Problem to solve: Lift out each line of the data that holds "none".
(Source data)
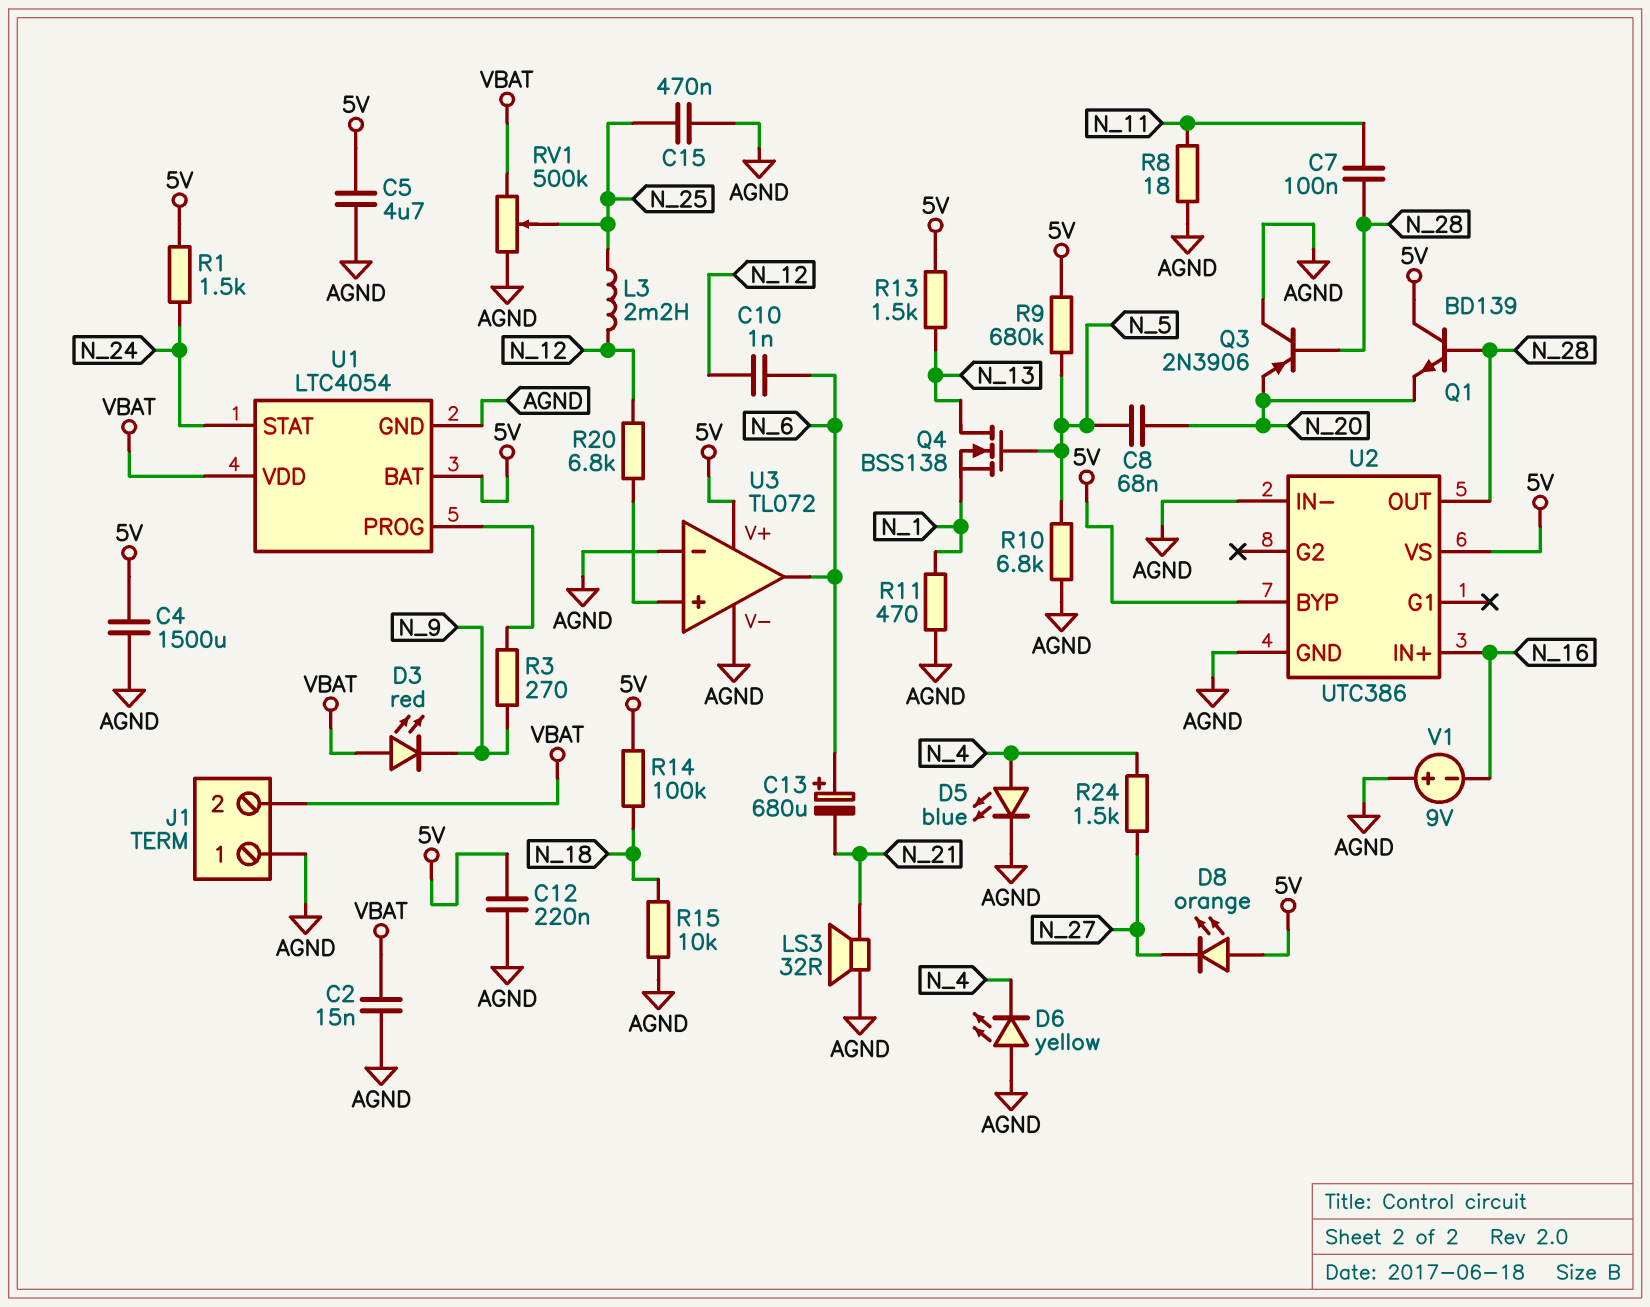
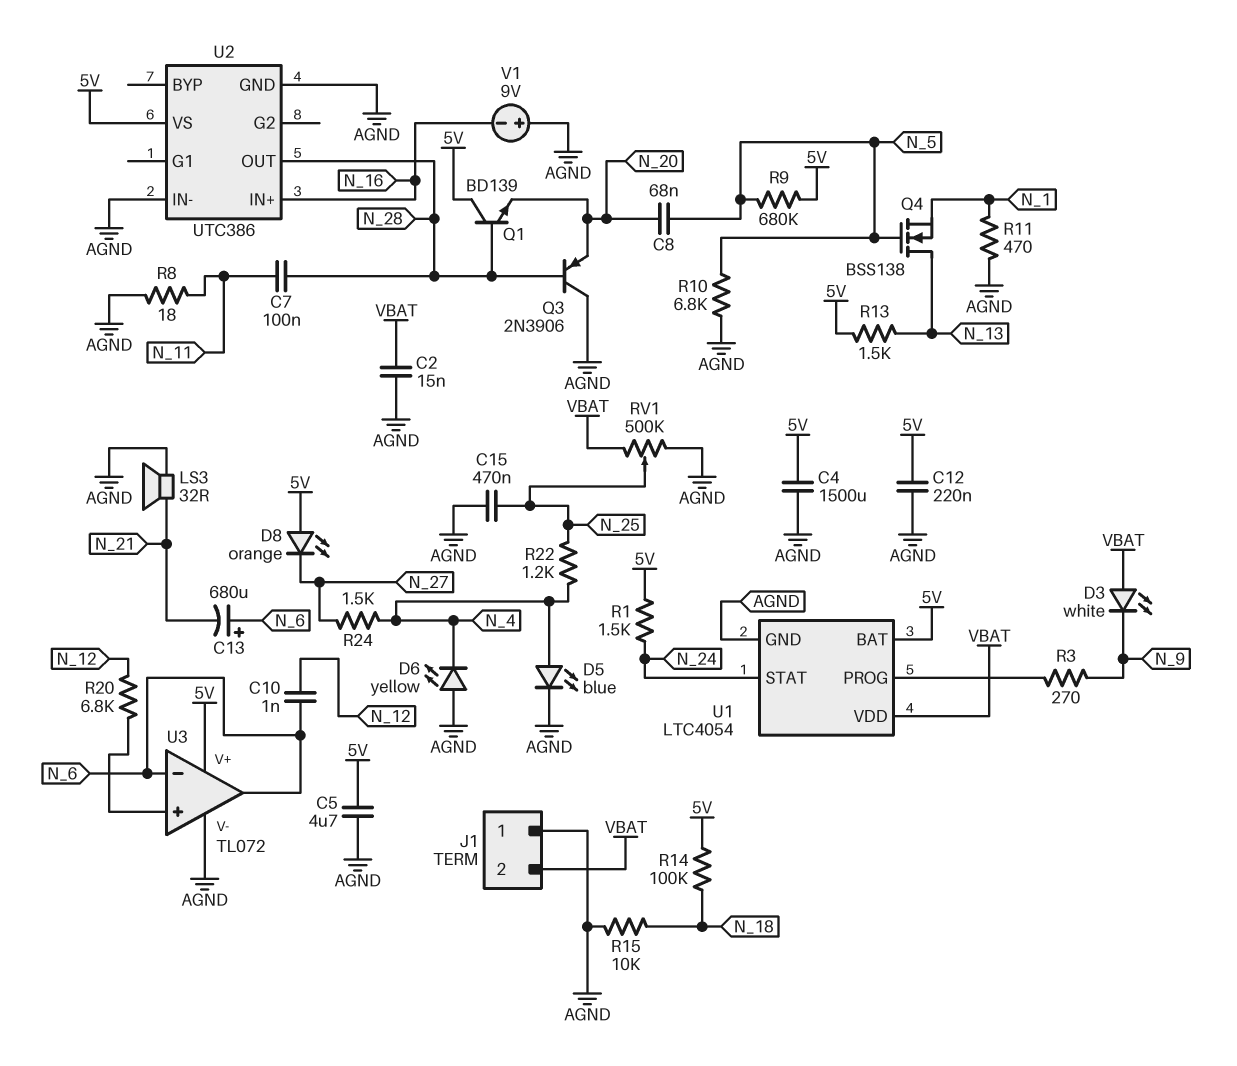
D3: LED red (A VBAT, K N_9) -> LED white (A VBAT, K N_9)
L3: 2.2mH (N_12, N_25) -> none
R22: none -> 1.2k (N_4, N_25)
U2 pin BYP: 5V -> none
U3 pin in-: AGND -> N_6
(End Source data)
Task result:
L3: 2.2mH (N_12, N_25) -> none
R22: none -> 1.2k (N_4, N_25)
U2 pin BYP: 5V -> none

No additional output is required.